Stored data entries:
============================================================

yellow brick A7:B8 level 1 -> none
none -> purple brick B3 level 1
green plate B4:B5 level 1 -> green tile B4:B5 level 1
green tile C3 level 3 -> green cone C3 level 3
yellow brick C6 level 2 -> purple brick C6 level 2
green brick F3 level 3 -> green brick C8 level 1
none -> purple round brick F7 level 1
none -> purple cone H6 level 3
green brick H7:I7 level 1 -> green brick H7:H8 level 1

============================================================

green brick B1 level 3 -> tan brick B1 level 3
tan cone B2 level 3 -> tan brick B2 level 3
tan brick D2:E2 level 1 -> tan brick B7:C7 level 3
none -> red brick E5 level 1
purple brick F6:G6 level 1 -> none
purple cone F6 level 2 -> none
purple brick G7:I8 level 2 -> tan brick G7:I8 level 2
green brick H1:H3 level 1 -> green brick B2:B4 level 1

============================================================

Your objective: Working from the data above, extract solely the lines from the one containing "none -> red brick E5 level 1" through the one containing "green brick H1:H3", exactly as they appear, both included.

Answer for the task:
none -> red brick E5 level 1
purple brick F6:G6 level 1 -> none
purple cone F6 level 2 -> none
purple brick G7:I8 level 2 -> tan brick G7:I8 level 2
green brick H1:H3 level 1 -> green brick B2:B4 level 1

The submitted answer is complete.